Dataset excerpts
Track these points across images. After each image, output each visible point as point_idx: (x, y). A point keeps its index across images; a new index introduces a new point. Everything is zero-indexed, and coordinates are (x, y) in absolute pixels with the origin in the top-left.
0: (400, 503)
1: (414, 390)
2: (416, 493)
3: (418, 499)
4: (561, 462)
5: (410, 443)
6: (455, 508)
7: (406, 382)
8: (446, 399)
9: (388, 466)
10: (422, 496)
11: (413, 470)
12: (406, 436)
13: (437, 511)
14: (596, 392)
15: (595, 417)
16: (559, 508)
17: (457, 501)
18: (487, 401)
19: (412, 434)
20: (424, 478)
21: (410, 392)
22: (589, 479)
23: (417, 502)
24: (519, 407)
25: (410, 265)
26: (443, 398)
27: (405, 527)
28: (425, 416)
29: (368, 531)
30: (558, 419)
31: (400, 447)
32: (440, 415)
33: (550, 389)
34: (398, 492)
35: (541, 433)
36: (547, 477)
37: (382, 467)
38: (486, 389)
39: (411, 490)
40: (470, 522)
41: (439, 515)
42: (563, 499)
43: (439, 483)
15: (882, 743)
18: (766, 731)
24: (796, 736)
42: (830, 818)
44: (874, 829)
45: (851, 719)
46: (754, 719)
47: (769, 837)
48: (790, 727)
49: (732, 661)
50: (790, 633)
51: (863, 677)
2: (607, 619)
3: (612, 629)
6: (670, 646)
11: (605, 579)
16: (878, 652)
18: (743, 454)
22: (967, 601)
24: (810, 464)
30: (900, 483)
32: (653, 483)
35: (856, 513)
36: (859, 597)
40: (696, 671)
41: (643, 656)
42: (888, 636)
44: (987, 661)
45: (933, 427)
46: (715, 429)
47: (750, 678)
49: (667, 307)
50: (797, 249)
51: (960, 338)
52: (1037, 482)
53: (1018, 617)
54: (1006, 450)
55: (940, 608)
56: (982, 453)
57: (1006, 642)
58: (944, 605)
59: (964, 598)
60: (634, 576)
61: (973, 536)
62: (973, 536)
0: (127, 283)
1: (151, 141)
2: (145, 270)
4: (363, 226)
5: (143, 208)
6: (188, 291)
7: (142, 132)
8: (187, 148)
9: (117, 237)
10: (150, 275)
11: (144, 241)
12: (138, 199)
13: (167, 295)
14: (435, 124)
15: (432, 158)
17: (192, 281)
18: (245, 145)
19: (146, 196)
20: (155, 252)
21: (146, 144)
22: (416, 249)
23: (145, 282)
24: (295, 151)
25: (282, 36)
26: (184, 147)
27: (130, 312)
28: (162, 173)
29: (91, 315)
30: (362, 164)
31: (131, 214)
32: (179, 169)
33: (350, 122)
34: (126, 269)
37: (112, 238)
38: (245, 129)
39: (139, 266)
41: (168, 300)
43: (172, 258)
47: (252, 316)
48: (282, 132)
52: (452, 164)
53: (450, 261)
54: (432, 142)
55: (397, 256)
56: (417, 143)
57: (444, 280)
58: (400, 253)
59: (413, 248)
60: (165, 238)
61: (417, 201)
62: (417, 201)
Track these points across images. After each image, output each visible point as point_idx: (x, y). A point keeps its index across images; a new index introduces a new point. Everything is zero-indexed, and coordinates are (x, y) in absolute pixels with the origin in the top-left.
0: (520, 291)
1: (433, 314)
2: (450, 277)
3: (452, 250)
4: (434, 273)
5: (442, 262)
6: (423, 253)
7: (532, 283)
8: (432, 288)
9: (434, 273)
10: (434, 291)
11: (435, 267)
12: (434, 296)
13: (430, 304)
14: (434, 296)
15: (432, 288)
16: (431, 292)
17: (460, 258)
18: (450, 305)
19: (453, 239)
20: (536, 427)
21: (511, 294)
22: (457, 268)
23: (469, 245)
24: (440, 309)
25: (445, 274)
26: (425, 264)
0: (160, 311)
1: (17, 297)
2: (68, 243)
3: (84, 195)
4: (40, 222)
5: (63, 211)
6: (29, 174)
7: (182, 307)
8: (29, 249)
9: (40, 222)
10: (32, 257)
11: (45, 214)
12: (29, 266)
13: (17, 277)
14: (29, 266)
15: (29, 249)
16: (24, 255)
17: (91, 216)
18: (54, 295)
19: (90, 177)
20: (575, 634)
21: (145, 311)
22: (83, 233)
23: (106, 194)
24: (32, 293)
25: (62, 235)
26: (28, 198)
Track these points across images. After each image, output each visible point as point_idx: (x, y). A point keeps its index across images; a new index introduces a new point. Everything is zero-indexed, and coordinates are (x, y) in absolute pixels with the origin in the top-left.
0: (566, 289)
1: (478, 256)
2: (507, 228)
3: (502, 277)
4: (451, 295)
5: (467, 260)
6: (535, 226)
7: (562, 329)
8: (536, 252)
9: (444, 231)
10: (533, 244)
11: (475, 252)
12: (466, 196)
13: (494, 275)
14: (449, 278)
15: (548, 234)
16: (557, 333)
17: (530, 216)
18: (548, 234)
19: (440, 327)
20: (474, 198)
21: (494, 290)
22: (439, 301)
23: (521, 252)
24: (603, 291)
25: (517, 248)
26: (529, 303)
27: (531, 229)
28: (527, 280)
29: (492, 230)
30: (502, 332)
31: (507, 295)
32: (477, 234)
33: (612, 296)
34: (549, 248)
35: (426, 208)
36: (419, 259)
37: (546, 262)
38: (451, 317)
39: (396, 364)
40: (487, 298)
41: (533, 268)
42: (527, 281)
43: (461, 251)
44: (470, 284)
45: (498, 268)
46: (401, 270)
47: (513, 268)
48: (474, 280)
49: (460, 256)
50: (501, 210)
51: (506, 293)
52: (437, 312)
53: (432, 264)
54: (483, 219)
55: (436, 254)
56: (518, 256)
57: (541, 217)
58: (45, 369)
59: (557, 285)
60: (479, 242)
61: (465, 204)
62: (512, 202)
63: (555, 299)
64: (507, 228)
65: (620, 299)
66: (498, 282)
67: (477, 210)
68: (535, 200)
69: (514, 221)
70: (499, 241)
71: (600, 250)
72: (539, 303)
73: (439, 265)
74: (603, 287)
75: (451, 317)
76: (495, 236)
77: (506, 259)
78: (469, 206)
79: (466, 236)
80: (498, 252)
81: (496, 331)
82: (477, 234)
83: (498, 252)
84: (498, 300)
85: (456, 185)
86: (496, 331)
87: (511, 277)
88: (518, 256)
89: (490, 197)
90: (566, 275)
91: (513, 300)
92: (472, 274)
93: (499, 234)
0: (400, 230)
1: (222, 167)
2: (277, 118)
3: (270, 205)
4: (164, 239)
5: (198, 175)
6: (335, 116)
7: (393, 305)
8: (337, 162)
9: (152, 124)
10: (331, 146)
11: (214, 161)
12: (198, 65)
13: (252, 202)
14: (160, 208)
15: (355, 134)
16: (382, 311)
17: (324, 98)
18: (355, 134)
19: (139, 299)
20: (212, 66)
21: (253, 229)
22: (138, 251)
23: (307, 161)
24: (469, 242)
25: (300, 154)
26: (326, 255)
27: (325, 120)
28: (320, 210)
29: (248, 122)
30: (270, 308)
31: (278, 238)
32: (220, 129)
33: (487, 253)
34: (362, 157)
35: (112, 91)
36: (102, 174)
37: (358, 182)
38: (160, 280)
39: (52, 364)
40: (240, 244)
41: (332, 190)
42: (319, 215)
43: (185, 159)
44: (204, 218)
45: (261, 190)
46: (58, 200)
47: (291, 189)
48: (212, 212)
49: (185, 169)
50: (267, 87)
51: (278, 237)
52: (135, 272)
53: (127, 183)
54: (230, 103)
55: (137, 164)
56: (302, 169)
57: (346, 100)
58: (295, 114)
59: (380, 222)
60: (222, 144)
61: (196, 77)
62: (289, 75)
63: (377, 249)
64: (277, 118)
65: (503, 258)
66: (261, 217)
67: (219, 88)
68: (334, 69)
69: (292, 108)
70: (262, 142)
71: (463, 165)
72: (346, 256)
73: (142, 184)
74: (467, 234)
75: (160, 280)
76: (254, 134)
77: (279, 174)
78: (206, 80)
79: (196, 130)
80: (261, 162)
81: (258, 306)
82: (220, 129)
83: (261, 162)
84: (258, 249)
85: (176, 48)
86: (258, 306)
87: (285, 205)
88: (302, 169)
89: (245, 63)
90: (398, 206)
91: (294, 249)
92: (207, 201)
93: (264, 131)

TASK STATEMENT:
Rewrite the rows, beginning at the line that has "44: (874, 829)" and stopping after the line that has "50: (797, 249)", with "(851, 719)" changed to "(851, 720)" and everything else left unchanged.

WRITTEN REPLY:
44: (874, 829)
45: (851, 720)
46: (754, 719)
47: (769, 837)
48: (790, 727)
49: (732, 661)
50: (790, 633)
51: (863, 677)
2: (607, 619)
3: (612, 629)
6: (670, 646)
11: (605, 579)
16: (878, 652)
18: (743, 454)
22: (967, 601)
24: (810, 464)
30: (900, 483)
32: (653, 483)
35: (856, 513)
36: (859, 597)
40: (696, 671)
41: (643, 656)
42: (888, 636)
44: (987, 661)
45: (933, 427)
46: (715, 429)
47: (750, 678)
49: (667, 307)
50: (797, 249)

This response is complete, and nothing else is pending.